■ **WHAT IS EXPECTED**:
Count the lines in the data below that contain the string "Sassofono", treating uppercase and lowercase as different, and give only the number.

-- START OF SUPPLIED RECORDS --

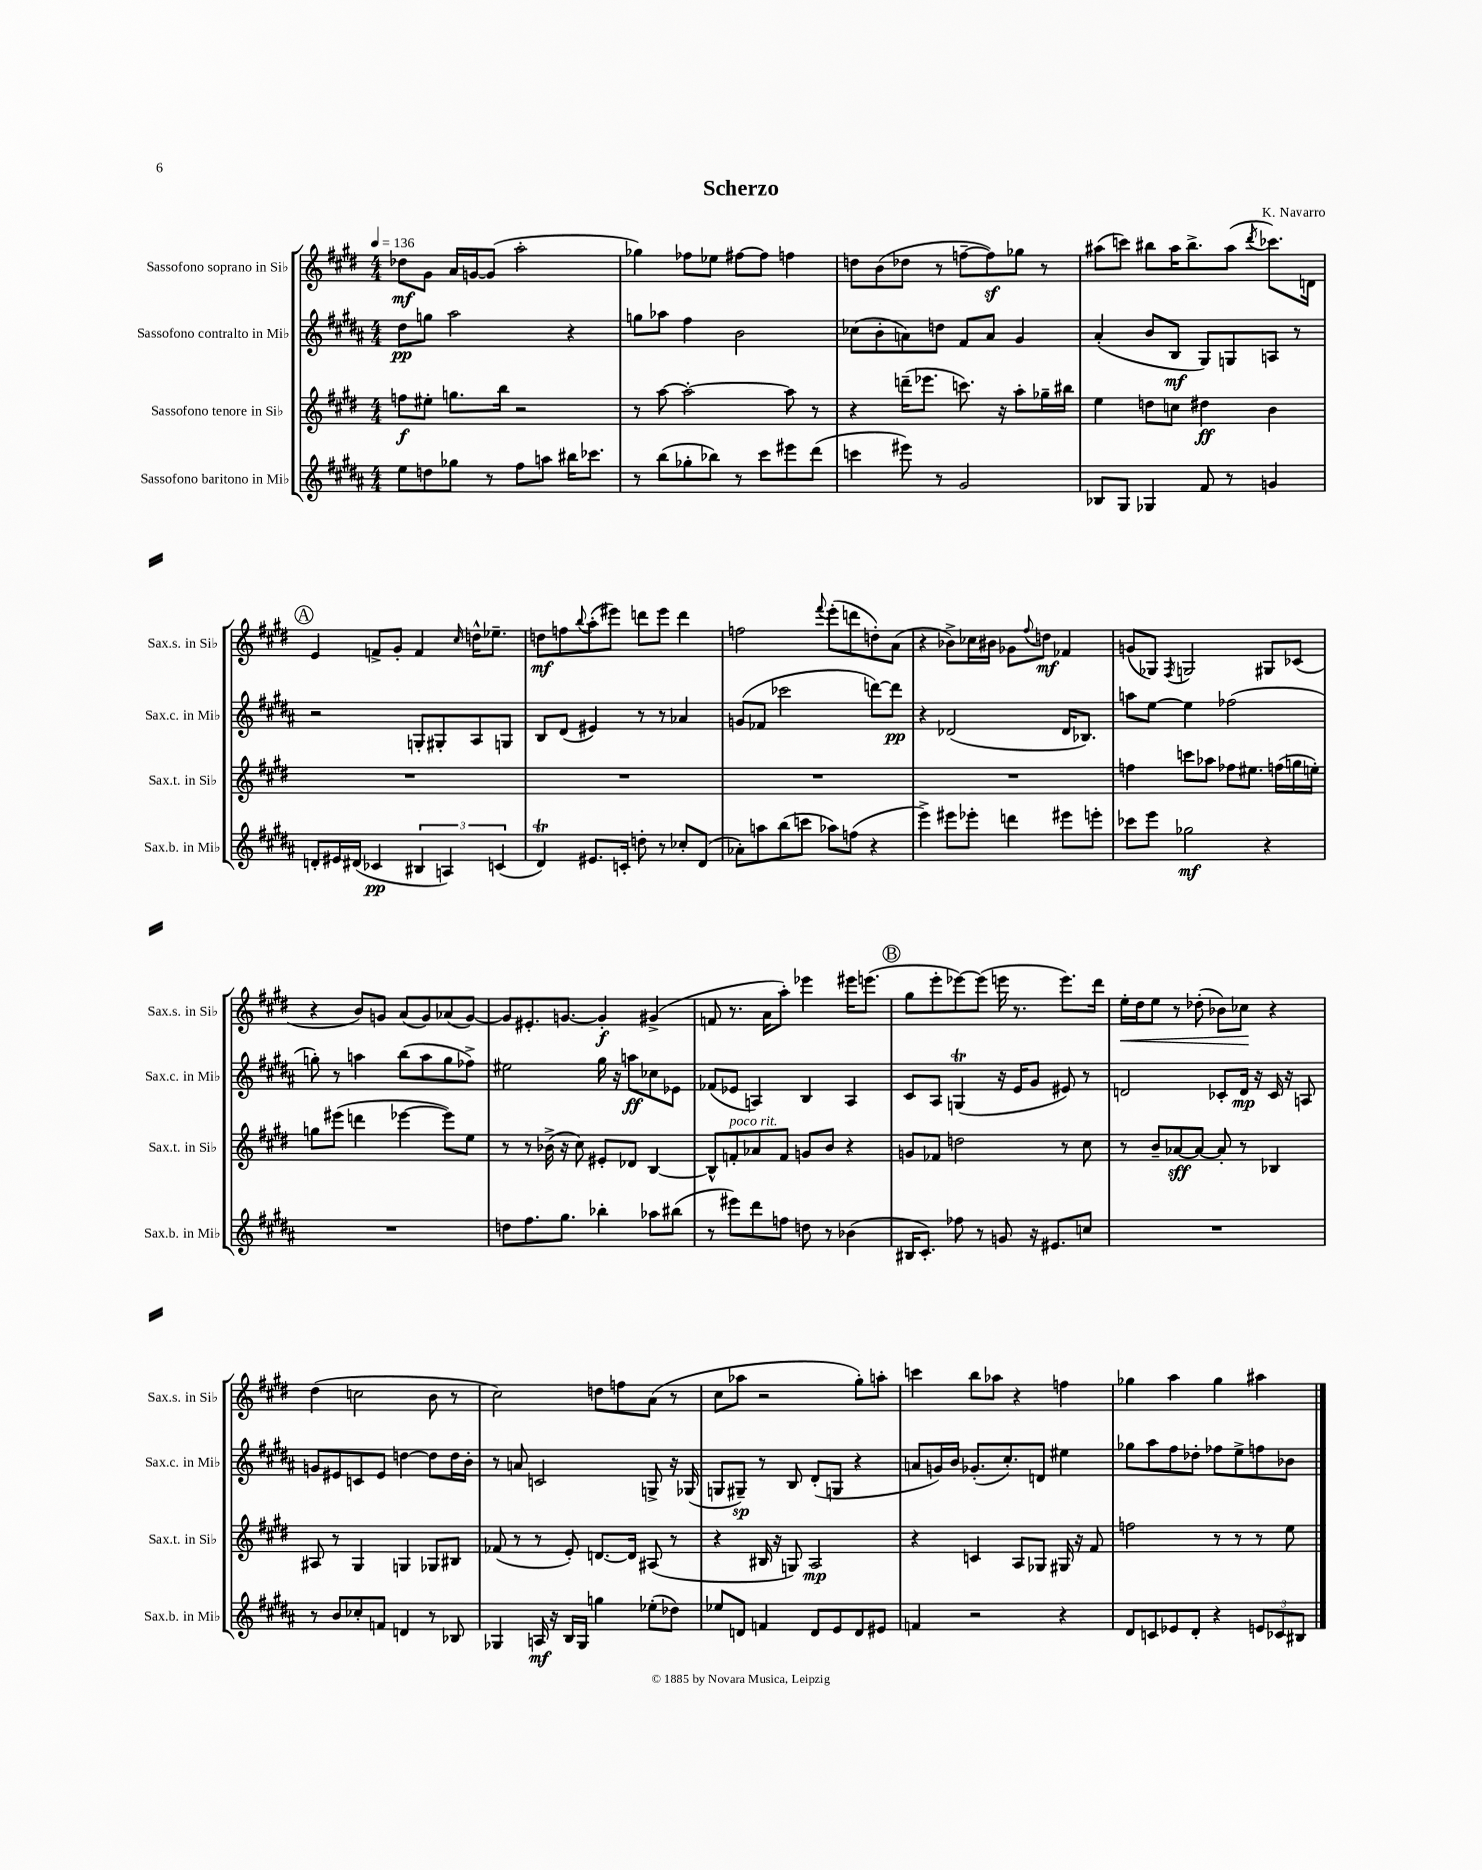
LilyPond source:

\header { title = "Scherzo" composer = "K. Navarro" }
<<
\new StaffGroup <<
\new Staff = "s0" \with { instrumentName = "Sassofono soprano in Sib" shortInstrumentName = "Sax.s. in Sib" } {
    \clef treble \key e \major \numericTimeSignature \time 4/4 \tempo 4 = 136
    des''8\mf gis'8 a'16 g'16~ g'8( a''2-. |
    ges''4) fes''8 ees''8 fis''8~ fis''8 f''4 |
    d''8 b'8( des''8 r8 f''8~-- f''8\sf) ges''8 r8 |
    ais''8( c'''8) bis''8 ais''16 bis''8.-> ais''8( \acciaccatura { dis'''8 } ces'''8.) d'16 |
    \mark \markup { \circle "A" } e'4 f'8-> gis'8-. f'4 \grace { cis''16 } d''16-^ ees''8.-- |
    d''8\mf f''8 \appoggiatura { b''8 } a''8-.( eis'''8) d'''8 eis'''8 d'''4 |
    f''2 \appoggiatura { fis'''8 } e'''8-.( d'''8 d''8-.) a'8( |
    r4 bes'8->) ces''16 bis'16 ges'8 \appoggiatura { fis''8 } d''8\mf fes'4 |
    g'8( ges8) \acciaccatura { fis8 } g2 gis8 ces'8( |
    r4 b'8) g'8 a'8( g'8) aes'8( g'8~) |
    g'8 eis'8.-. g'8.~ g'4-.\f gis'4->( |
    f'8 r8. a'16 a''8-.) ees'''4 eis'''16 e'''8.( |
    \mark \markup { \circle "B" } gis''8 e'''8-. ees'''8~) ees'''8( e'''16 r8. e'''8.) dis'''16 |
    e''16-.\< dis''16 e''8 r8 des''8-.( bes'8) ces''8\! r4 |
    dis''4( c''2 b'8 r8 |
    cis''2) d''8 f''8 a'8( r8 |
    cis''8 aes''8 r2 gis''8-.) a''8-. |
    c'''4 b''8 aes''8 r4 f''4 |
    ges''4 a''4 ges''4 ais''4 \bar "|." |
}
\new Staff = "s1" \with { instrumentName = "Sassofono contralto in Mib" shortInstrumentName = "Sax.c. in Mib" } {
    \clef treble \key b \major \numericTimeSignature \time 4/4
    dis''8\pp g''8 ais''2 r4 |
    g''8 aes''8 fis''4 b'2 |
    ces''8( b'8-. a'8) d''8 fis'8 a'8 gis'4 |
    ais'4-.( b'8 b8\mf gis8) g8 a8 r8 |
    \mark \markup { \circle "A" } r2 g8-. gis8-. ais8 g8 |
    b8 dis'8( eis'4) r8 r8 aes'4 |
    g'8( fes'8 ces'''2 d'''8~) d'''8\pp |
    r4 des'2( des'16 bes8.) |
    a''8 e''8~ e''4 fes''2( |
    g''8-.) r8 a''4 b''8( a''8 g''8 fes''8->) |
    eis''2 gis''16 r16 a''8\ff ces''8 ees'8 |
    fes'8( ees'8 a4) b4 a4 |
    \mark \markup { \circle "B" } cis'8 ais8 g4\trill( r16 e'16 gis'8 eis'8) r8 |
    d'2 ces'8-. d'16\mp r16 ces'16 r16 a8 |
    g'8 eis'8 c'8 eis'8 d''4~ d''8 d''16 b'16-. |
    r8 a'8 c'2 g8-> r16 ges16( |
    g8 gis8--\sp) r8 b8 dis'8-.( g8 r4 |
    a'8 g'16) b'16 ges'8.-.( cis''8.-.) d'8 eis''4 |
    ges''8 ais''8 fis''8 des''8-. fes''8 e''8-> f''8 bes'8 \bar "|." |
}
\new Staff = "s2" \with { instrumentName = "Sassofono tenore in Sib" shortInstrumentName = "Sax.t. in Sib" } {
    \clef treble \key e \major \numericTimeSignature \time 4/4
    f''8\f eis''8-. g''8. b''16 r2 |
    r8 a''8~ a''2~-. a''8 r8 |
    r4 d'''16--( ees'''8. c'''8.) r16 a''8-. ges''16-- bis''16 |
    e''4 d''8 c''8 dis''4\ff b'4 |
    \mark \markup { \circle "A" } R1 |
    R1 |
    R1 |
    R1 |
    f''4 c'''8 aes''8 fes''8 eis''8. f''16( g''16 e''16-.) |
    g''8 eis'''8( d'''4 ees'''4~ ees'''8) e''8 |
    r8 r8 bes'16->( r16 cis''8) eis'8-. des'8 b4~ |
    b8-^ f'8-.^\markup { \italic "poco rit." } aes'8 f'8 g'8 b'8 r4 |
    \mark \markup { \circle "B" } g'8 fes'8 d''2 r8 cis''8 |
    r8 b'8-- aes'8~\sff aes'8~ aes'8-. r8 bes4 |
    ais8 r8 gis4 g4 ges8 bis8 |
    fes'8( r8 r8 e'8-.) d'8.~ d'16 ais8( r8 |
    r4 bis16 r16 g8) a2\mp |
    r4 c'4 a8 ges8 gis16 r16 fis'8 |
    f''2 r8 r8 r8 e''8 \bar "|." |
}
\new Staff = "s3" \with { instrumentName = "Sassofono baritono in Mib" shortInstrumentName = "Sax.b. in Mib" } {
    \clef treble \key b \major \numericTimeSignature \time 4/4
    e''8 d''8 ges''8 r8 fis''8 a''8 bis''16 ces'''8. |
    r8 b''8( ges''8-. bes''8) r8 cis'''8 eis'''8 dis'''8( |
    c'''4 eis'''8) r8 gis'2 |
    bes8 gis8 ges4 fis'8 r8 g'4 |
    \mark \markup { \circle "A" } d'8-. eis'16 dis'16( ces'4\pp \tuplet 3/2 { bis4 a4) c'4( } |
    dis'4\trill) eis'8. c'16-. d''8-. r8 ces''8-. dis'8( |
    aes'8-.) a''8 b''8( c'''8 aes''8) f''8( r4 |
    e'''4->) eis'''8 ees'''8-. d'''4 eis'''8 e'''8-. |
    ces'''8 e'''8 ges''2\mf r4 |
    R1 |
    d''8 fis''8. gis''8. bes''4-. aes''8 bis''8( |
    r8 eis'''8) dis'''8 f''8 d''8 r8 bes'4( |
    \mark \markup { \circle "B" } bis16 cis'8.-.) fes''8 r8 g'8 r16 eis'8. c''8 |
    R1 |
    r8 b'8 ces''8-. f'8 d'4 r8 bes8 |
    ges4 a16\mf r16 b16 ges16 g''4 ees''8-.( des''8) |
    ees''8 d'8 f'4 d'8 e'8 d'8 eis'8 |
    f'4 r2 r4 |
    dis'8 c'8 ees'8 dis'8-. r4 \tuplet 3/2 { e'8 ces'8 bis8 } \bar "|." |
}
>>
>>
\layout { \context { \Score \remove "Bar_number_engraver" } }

-- END OF SUPPLIED RECORDS --

■ **THE RESULT**:
4